**Instructions to follow**
Transcribe all the entries word for word, omitting any pictures they contain.

**Supplied records**
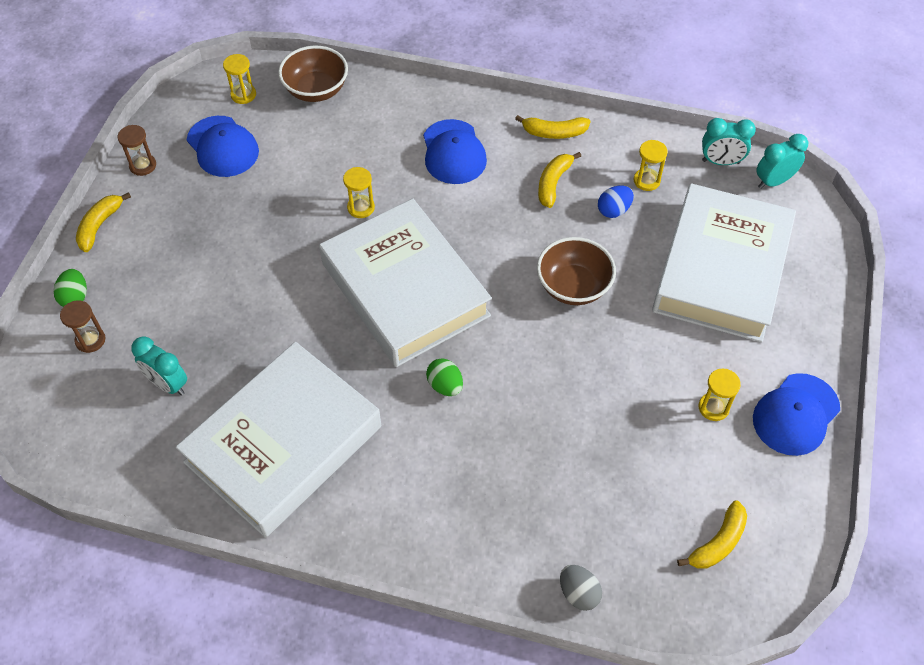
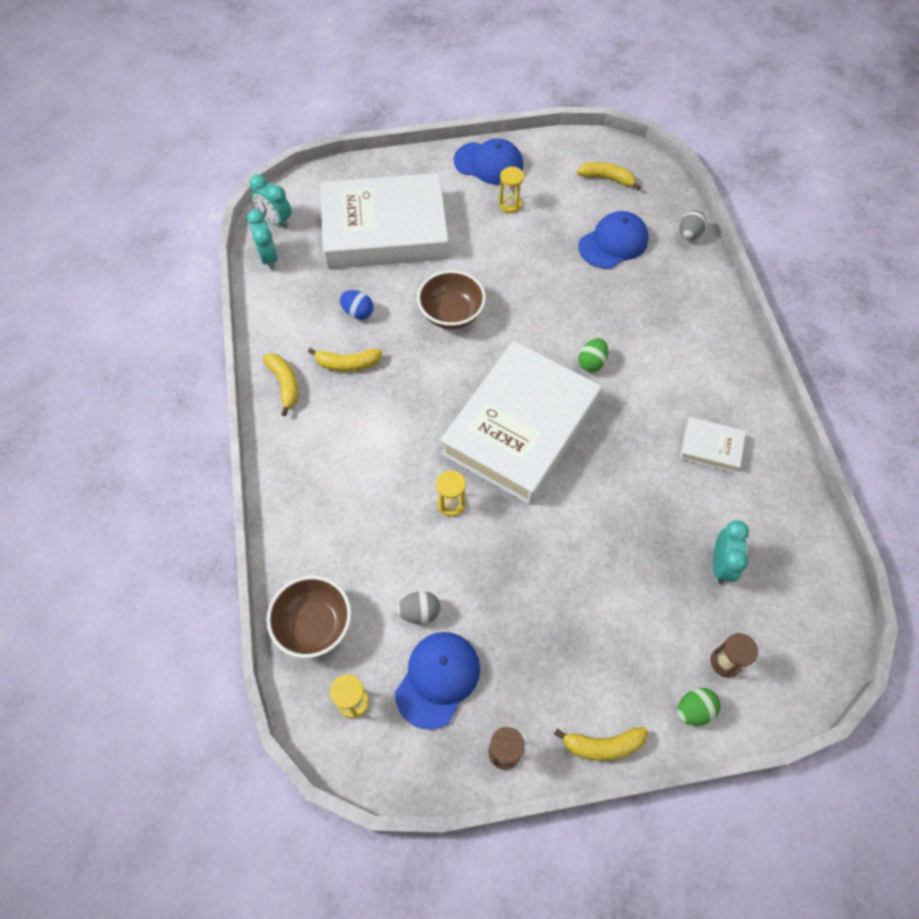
camera: 115 degrees left, 5 degrees up
white book [176,342,381,538] -> white book [679,417,746,473], size x0.41
blue cap [423,119,487,184] -> blue cap moved to [578,211,649,269]
yellow hourglass [634,140,668,191] -> none
none -> grey egg [397,591,440,624]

**Exercise output**
camera: 115 degrees left, 5 degrees up
white book [176,342,381,538] -> white book [679,417,746,473], size x0.41
blue cap [423,119,487,184] -> blue cap moved to [578,211,649,269]
yellow hourglass [634,140,668,191] -> none
none -> grey egg [397,591,440,624]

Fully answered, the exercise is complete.